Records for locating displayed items

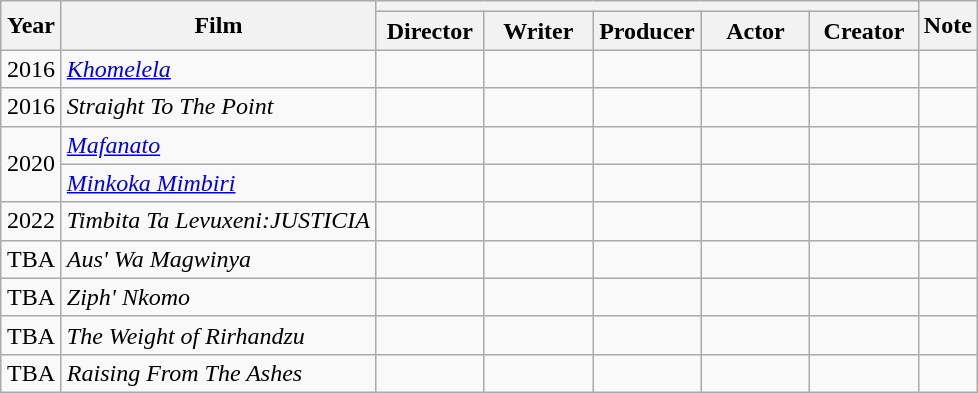
Note [948, 26]
Aus' Wa Magwinya [218, 259]
2022 [32, 221]
Minkoka Mimbiri [218, 183]
Creator [864, 31]
Straight To The Point [218, 107]
2020 [32, 164]
Raising From The Ashes [218, 373]
Film [218, 26]
Timbita Ta Levuxeni:JUSTICIA [218, 221]
Mafanato [218, 145]
Director [430, 31]
The Weight of Rirhandzu [218, 335]
Year [32, 26]
Actor [756, 31]
Khomelela [218, 69]
Ziph' Nkomo [218, 297]
Producer [648, 31]
Writer [538, 31]
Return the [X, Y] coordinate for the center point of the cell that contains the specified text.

[Task details]:
Edit all of the material above so that "Writer" is replaced with "Screenwriter", keeping every other line exactly the same. Leave the pictures out of your answer.

[Answer to the task]:
Note [948, 26]
Aus' Wa Magwinya [218, 259]
2022 [32, 221]
Minkoka Mimbiri [218, 183]
Creator [864, 31]
Straight To The Point [218, 107]
2020 [32, 164]
Raising From The Ashes [218, 373]
Film [218, 26]
Timbita Ta Levuxeni:JUSTICIA [218, 221]
Mafanato [218, 145]
Director [430, 31]
The Weight of Rirhandzu [218, 335]
Year [32, 26]
Actor [756, 31]
Khomelela [218, 69]
Ziph' Nkomo [218, 297]
Producer [648, 31]
Screenwriter [538, 31]
Return the [X, Y] coordinate for the center point of the cell that contains the specified text.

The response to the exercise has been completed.